ASSIGNMENT.
Below is a listing. Set down exactly the lines from the one containing "(132, 357) = (126, 212): blue" through the one containing "(602, 386) = (481, 321): blue cupcake -> none", both ends included, and leave out the rest.

DATA FOR THIS TASK.
Start of Block
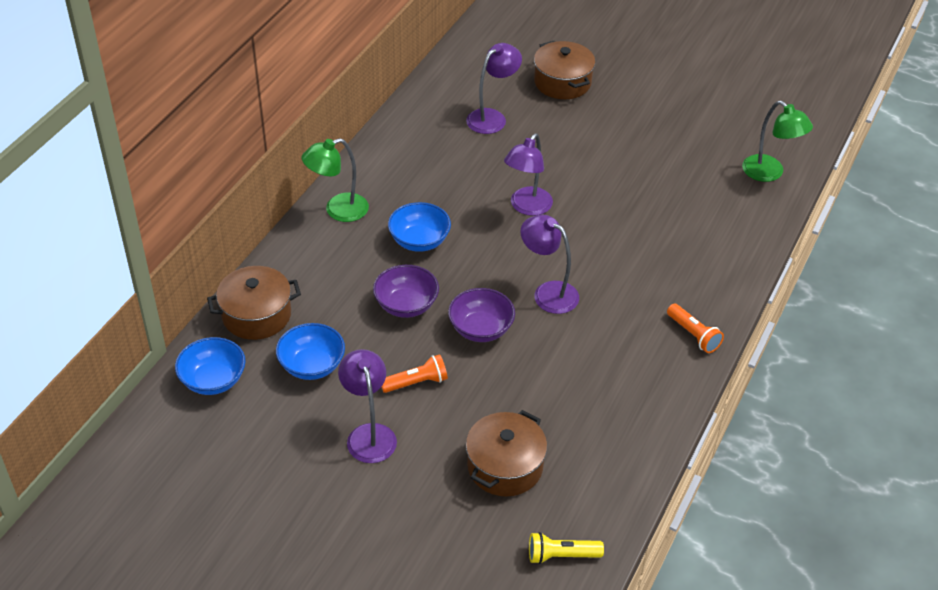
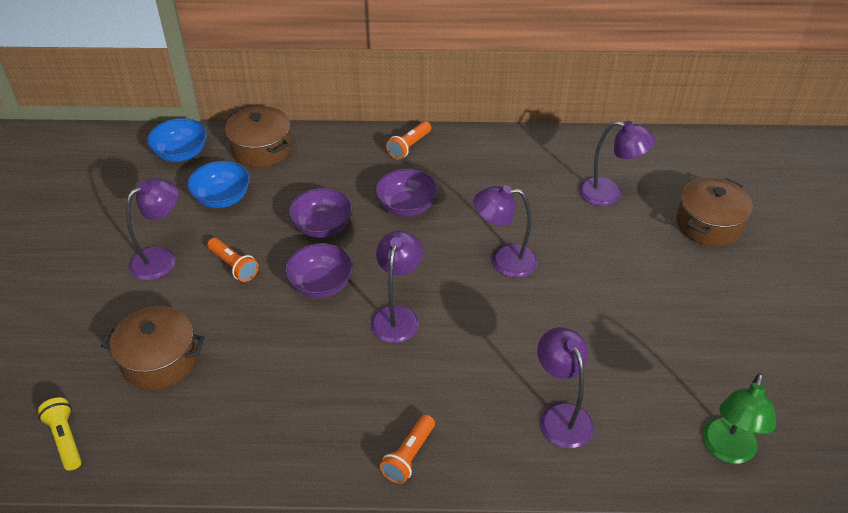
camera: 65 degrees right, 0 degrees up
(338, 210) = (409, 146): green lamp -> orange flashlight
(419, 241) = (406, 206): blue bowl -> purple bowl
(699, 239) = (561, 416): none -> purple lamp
End of Block
Start of Block
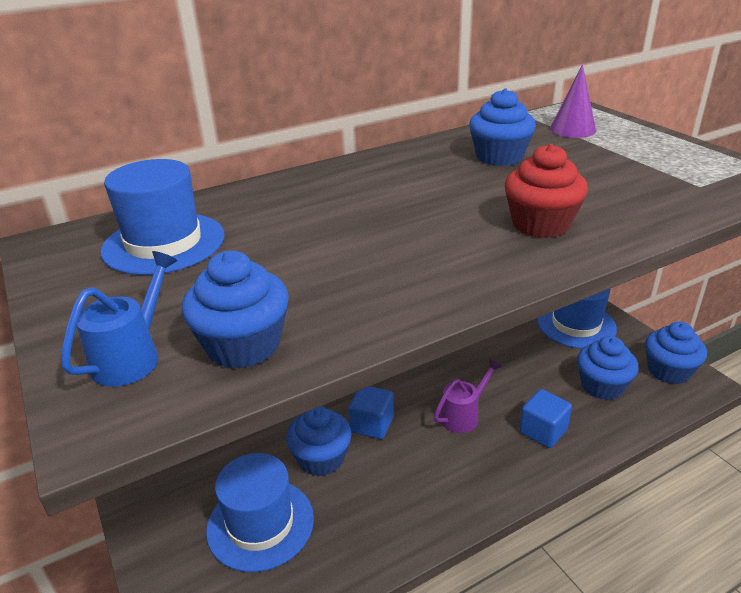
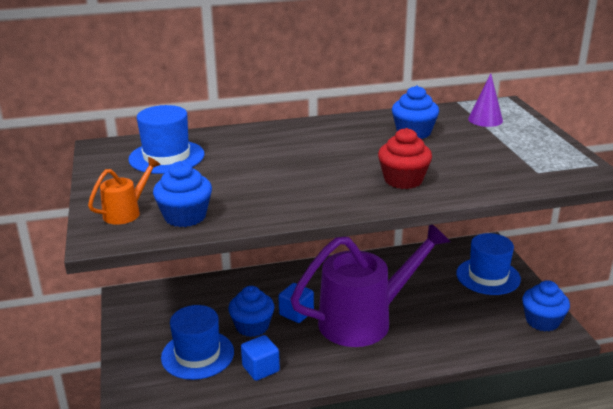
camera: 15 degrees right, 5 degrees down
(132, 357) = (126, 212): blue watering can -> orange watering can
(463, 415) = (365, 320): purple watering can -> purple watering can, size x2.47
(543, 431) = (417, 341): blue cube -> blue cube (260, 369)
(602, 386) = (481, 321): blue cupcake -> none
End of Block
TASK RESPONSE.
(132, 357) = (126, 212): blue watering can -> orange watering can
(463, 415) = (365, 320): purple watering can -> purple watering can, size x2.47
(543, 431) = (417, 341): blue cube -> blue cube (260, 369)
(602, 386) = (481, 321): blue cupcake -> none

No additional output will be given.